ASSIGNMENT: Your answer should be one number: how many lines of the data include the string "KEYS"?

Revision comparison data
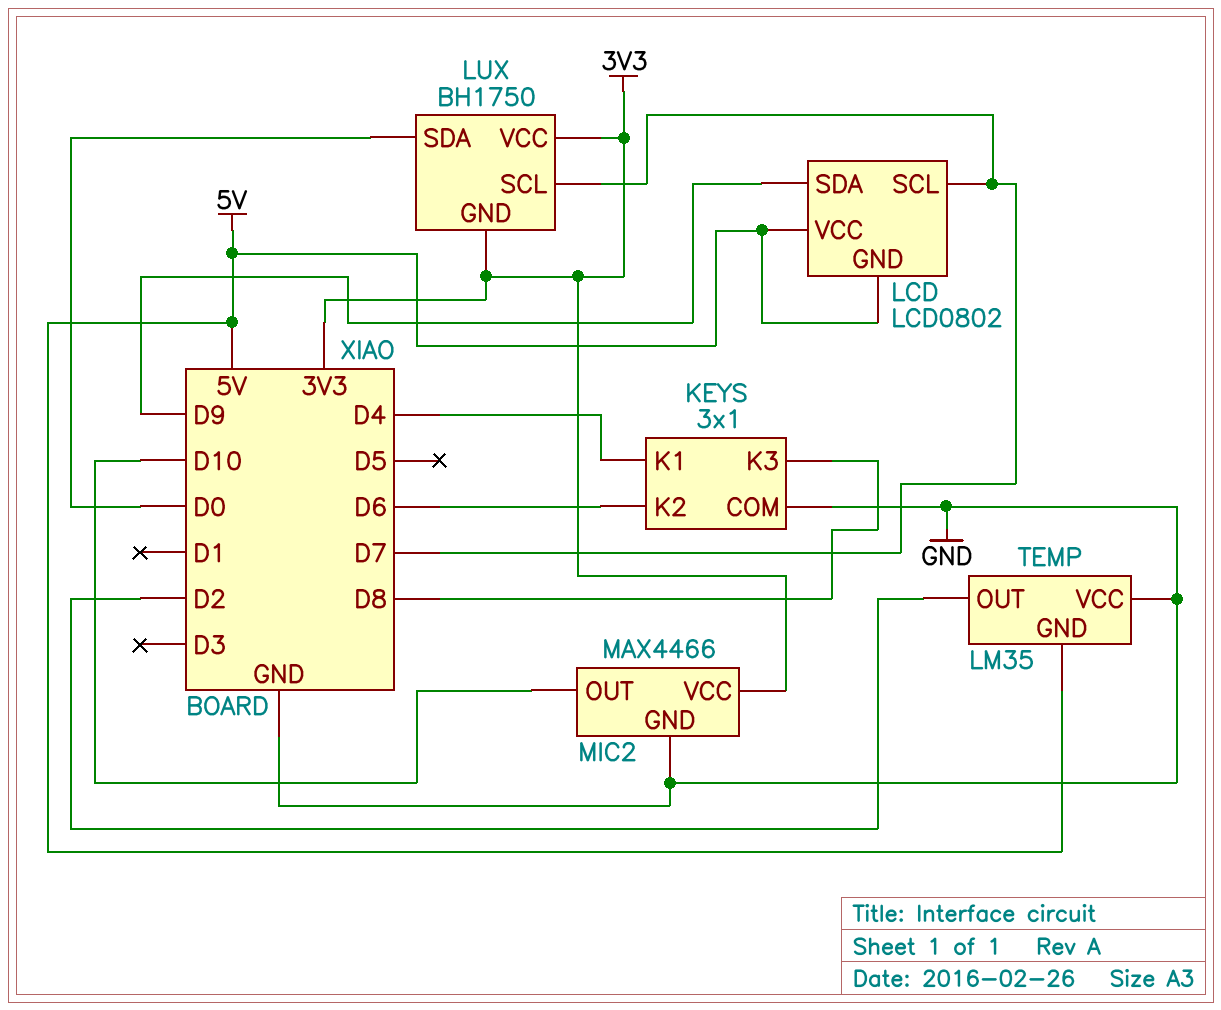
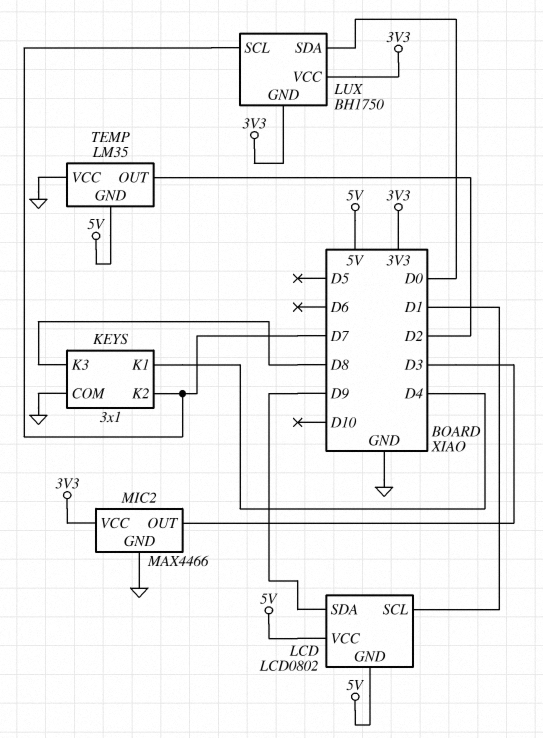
KEYS pin K2: D6 -> D7
LCD pin SCL: D7 -> D1
MIC2 pin OUT: D10 -> D3

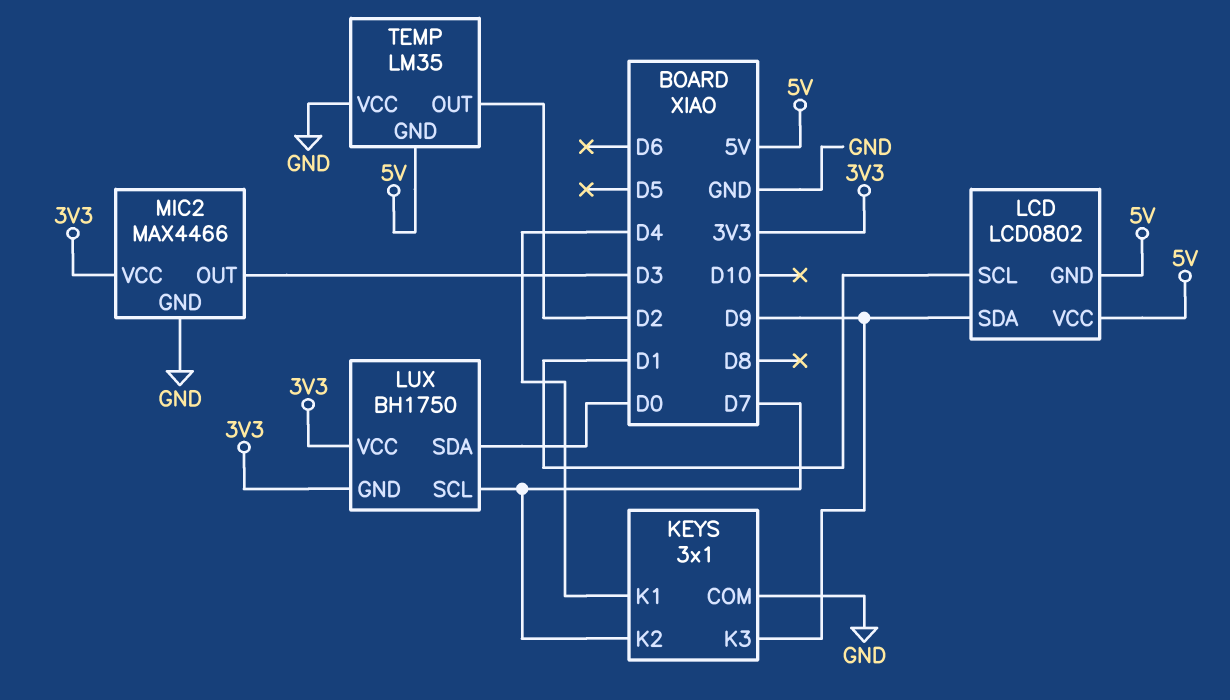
KEYS pin K3: D8 -> D9

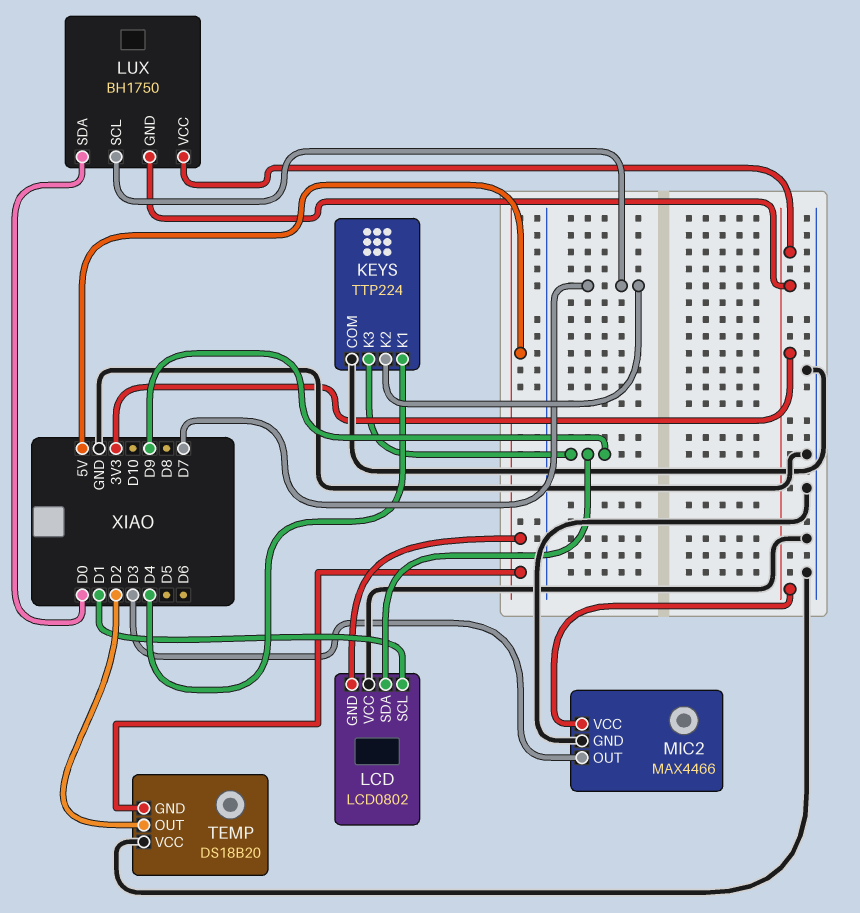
KEYS: 3x1 -> TTP224
LCD pin VCC: 5V -> GND
TEMP: LM35 -> DS18B20

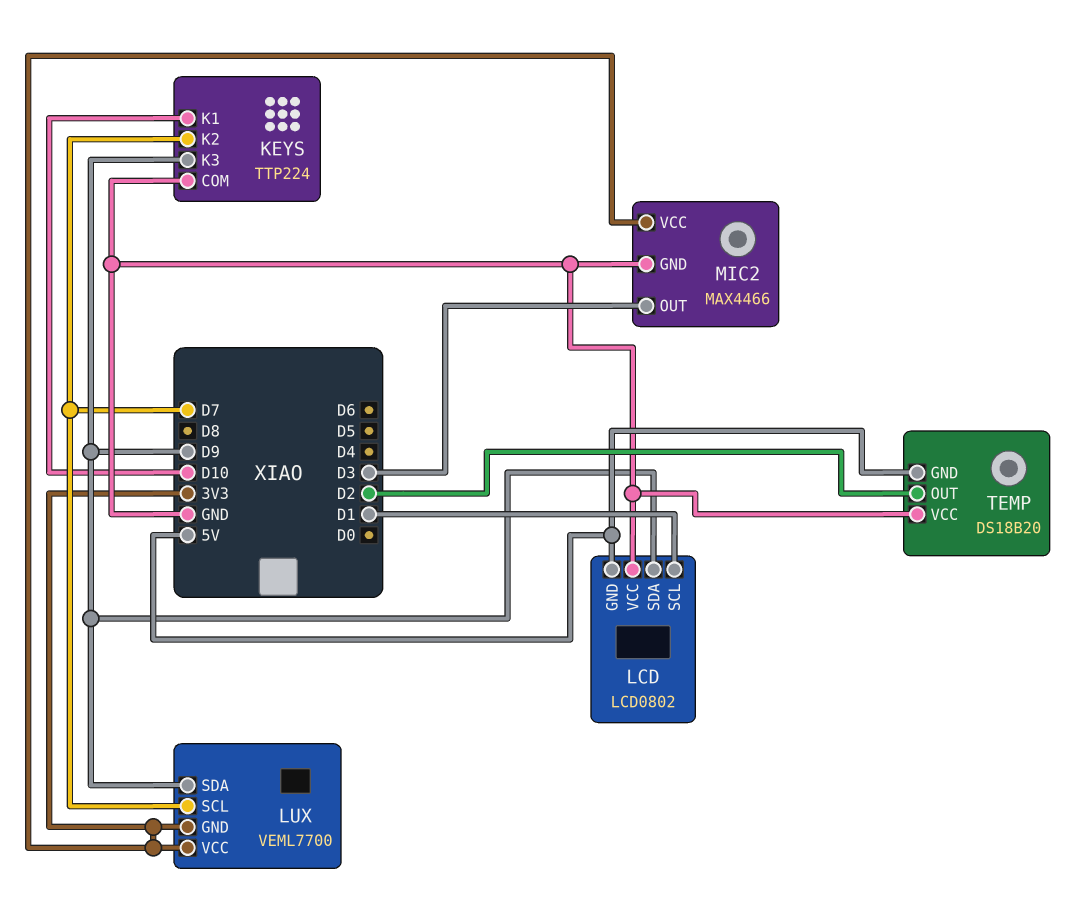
KEYS pin K1: D4 -> D10
LUX: BH1750 -> VEML7700
LUX pin SDA: D0 -> D9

OUTPUT OF THE TASK: 4